(Data entries)
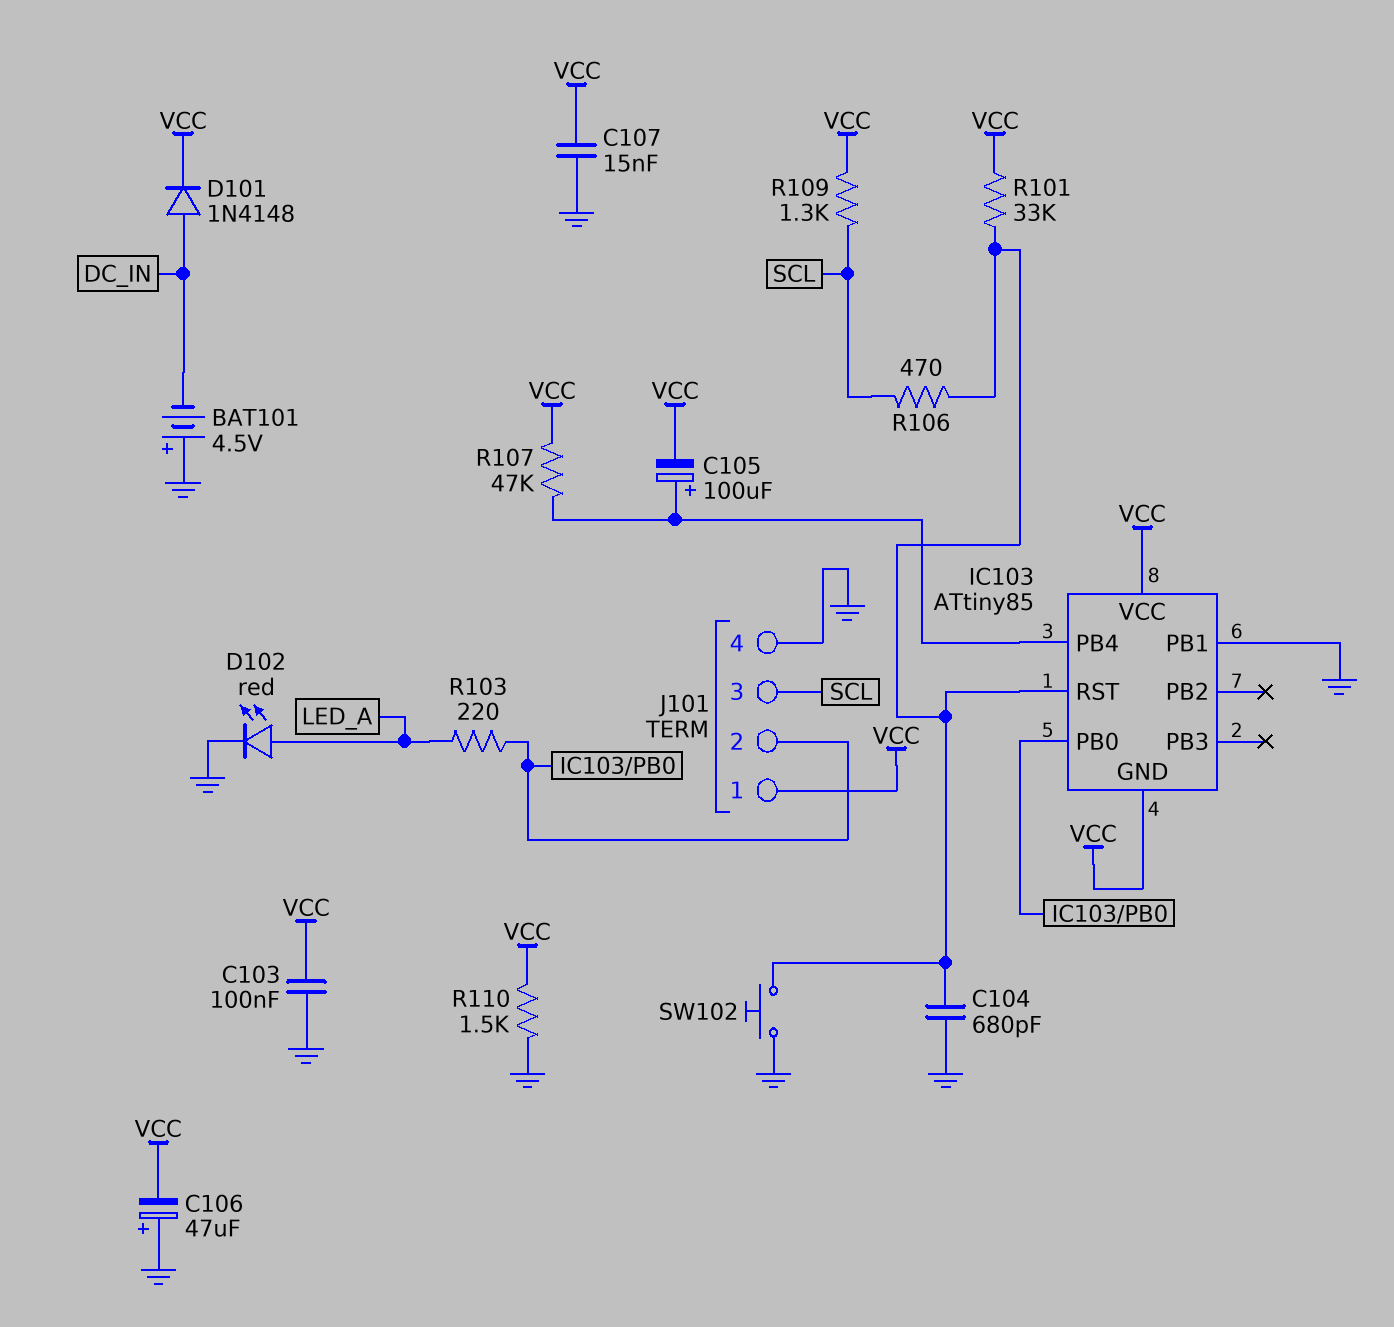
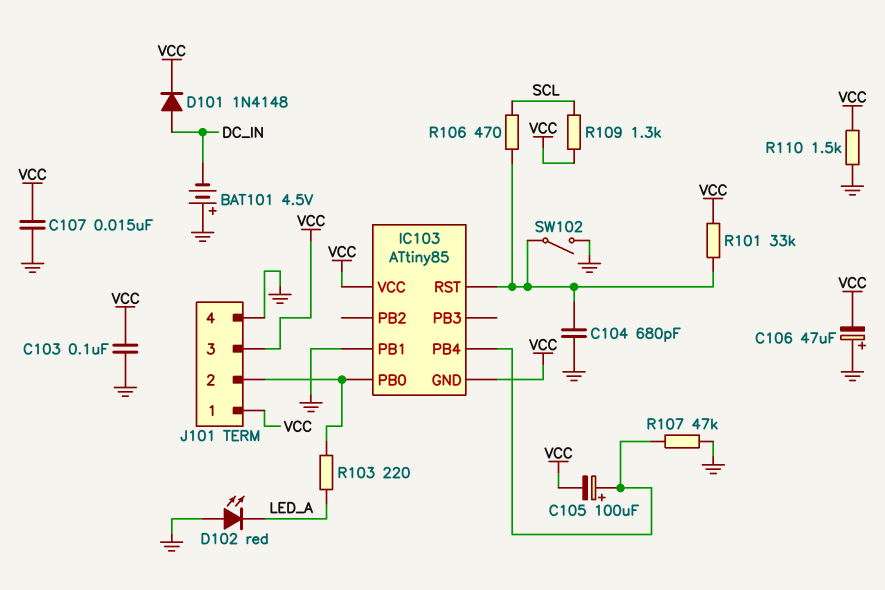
D102: LED red (A LED_A, K GND) -> LED red (A GND, K LED_A)
J101 pin 3: SCL -> VCC
R107: 47k (IC103/PB4, VCC) -> 47k (GND, IC103/PB4)
SW102: button (GND, IC103/RST) -> switch (GND, IC103/RST)

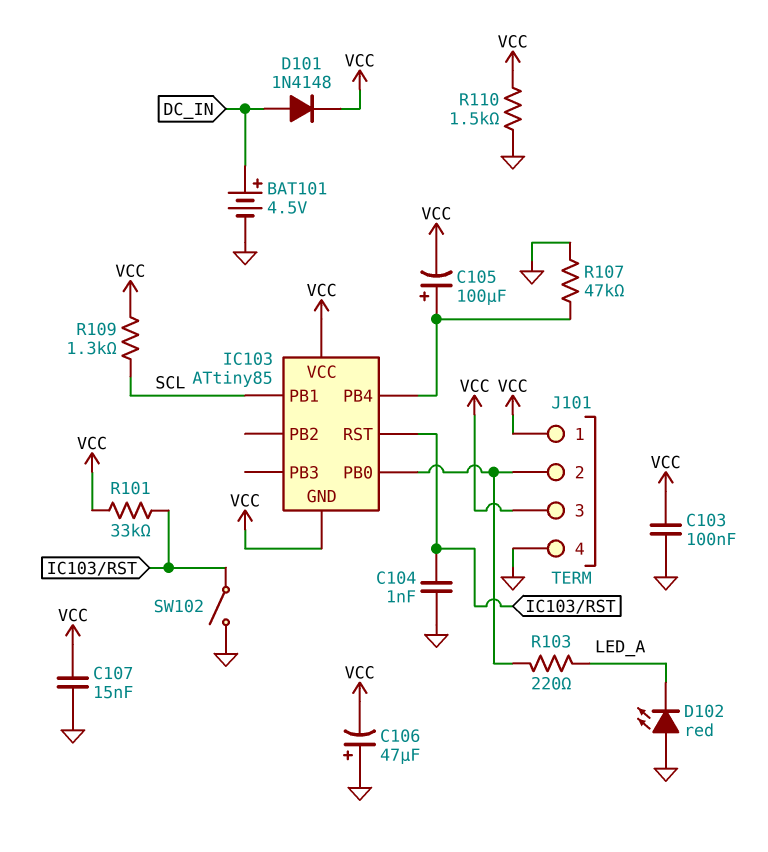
BAT101: 4.5V (plus GND, minus DC_IN) -> 4.5V (plus DC_IN, minus GND)
C104: 680pF (GND, IC103/RST) -> 1nF (GND, IC103/RST)
IC103 pin PB1: GND -> SCL
R106: 470 (IC103/RST, SCL) -> none

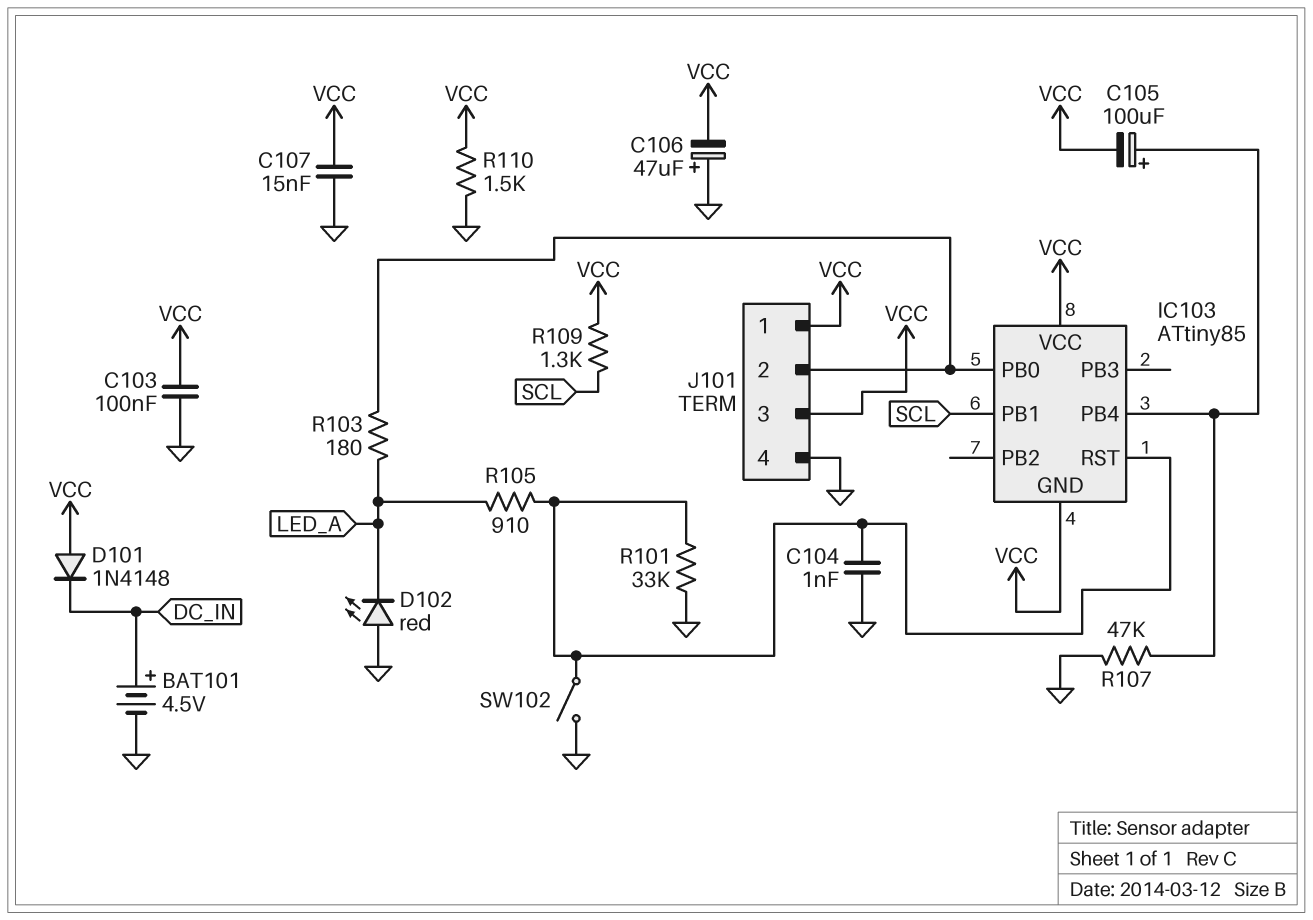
D101: diode 1N4148 (A DC_IN, K VCC) -> diode 1N4148 (A VCC, K DC_IN)
R101: 33k (IC103/RST, VCC) -> 33k (GND, IC103/RST)
R103: 220 (IC103/PB0, LED_A) -> 180 (IC103/PB0, LED_A)
R105: none -> 910 (IC103/RST, LED_A)

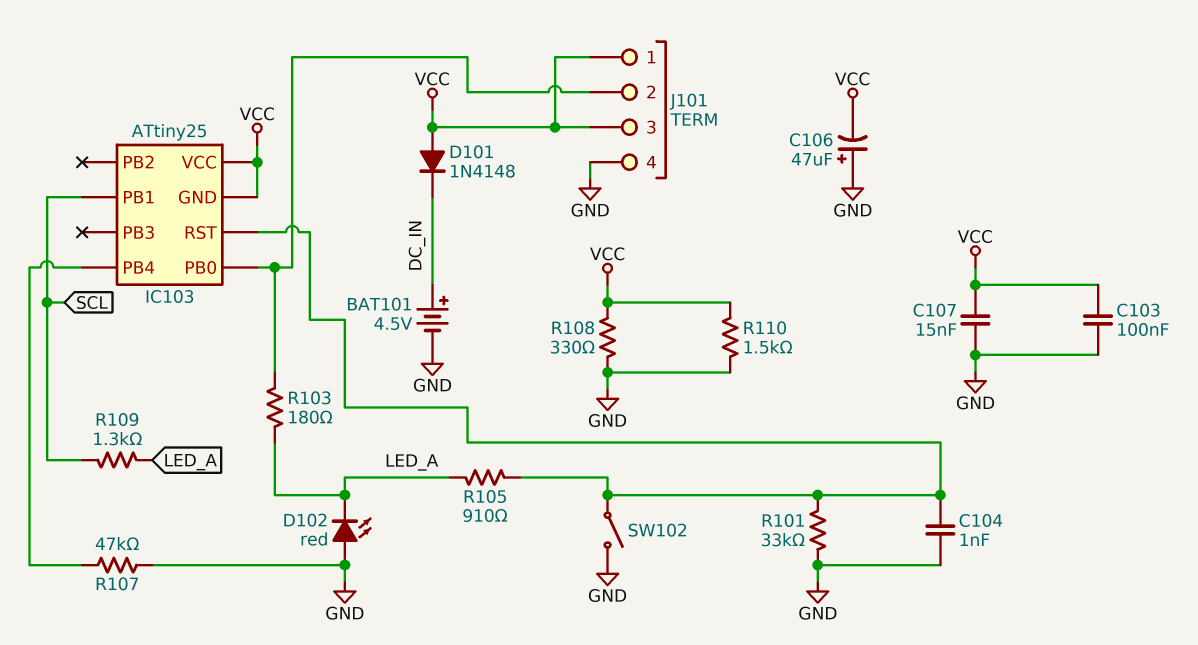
C105: 100uF (plus IC103/PB4, minus VCC) -> none
IC103: ATtiny85 -> ATtiny25
R108: none -> 330 (GND, VCC)
R109: 1.3k (SCL, VCC) -> 1.3k (LED_A, SCL)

The problem — Start at the top of the entries and repeat each line exactly, ending at the line that contains "R103: 220 (IC103/PB0, LED_A)". Pictures are not part of the copy.

Result —
D102: LED red (A LED_A, K GND) -> LED red (A GND, K LED_A)
J101 pin 3: SCL -> VCC
R107: 47k (IC103/PB4, VCC) -> 47k (GND, IC103/PB4)
SW102: button (GND, IC103/RST) -> switch (GND, IC103/RST)

BAT101: 4.5V (plus GND, minus DC_IN) -> 4.5V (plus DC_IN, minus GND)
C104: 680pF (GND, IC103/RST) -> 1nF (GND, IC103/RST)
IC103 pin PB1: GND -> SCL
R106: 470 (IC103/RST, SCL) -> none

D101: diode 1N4148 (A DC_IN, K VCC) -> diode 1N4148 (A VCC, K DC_IN)
R101: 33k (IC103/RST, VCC) -> 33k (GND, IC103/RST)
R103: 220 (IC103/PB0, LED_A) -> 180 (IC103/PB0, LED_A)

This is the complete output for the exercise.